■ **GOAL OF THE EXERCISE**
Convert all the lines below into a two-column CSV with the headers input and output. Give one row for each line that receives an answer, with that line in input and its full answer in output, both as quoted fields and with line breaks replaced by spaces.

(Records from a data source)
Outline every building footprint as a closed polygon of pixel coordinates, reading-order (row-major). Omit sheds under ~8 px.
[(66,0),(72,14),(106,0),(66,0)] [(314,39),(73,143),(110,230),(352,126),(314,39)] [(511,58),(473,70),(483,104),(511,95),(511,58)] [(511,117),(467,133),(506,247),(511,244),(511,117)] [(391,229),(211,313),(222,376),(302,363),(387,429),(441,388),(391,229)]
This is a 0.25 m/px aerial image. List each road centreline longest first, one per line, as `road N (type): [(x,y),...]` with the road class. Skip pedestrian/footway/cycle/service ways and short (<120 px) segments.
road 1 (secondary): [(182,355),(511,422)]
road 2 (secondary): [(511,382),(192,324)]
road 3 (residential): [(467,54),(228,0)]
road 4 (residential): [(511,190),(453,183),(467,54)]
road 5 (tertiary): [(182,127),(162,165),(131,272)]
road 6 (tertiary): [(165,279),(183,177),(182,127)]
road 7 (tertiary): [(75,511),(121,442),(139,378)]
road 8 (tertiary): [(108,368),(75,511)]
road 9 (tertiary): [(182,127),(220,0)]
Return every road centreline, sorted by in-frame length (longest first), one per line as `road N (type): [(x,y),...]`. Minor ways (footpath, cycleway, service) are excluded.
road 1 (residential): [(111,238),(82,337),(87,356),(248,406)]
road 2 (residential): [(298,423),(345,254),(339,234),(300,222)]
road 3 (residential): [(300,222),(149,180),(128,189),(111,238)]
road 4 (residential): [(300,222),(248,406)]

■ **SOLUTION BELOW**
input,output
"Outline every building footprint as a closed polygon of pixel coordinates, reading-order (row-major). Omit sheds under ~8 px.","[(66,0),(72,14),(106,0),(66,0)] [(314,39),(73,143),(110,230),(352,126),(314,39)] [(511,58),(473,70),(483,104),(511,95),(511,58)] [(511,117),(467,133),(506,247),(511,244),(511,117)] [(391,229),(211,313),(222,376),(302,363),(387,429),(441,388),(391,229)]"
"This is a 0.25 m/px aerial image. List each road centreline longest first, one per line, as `road N (type): [(x,y),...]` with the road class. Skip pedestrian/footway/cycle/service ways and short (<120 px) segments.","road 1 (secondary): [(182,355),(511,422)] road 2 (secondary): [(511,382),(192,324)] road 3 (residential): [(467,54),(228,0)] road 4 (residential): [(511,190),(453,183),(467,54)] road 5 (tertiary): [(182,127),(162,165),(131,272)] road 6 (tertiary): [(165,279),(183,177),(182,127)] road 7 (tertiary): [(75,511),(121,442),(139,378)] road 8 (tertiary): [(108,368),(75,511)] road 9 (tertiary): [(182,127),(220,0)]"
"Return every road centreline, sorted by in-frame length (longest first), one per line as `road N (type): [(x,y),...]`. Minor ways (footpath, cycleway, service) are excluded.","road 1 (residential): [(111,238),(82,337),(87,356),(248,406)] road 2 (residential): [(298,423),(345,254),(339,234),(300,222)] road 3 (residential): [(300,222),(149,180),(128,189),(111,238)] road 4 (residential): [(300,222),(248,406)]"